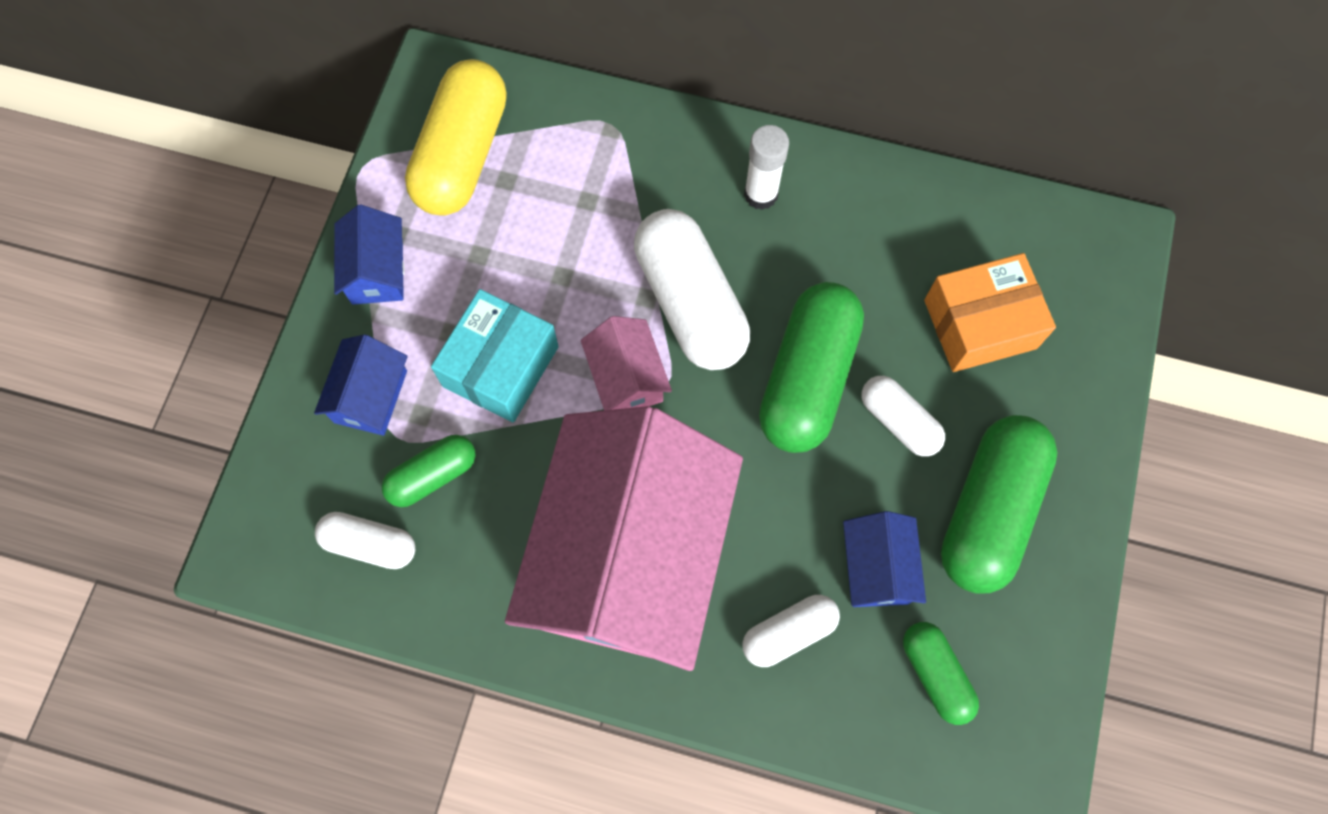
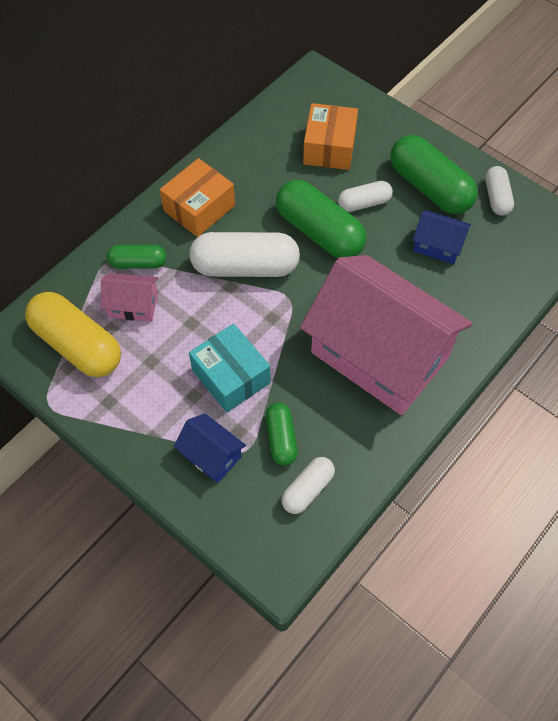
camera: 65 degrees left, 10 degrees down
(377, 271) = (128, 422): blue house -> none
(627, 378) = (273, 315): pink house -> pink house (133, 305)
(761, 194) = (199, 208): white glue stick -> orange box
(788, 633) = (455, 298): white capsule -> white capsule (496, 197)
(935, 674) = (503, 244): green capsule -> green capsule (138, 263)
__________________________________________________
Quote the material exactly. Pictures stay out.

camera: 65 degrees left, 10 degrees down
(377, 271) = (128, 422): blue house -> none
(627, 378) = (273, 315): pink house -> pink house (133, 305)
(761, 194) = (199, 208): white glue stick -> orange box
(788, 633) = (455, 298): white capsule -> white capsule (496, 197)
(935, 674) = (503, 244): green capsule -> green capsule (138, 263)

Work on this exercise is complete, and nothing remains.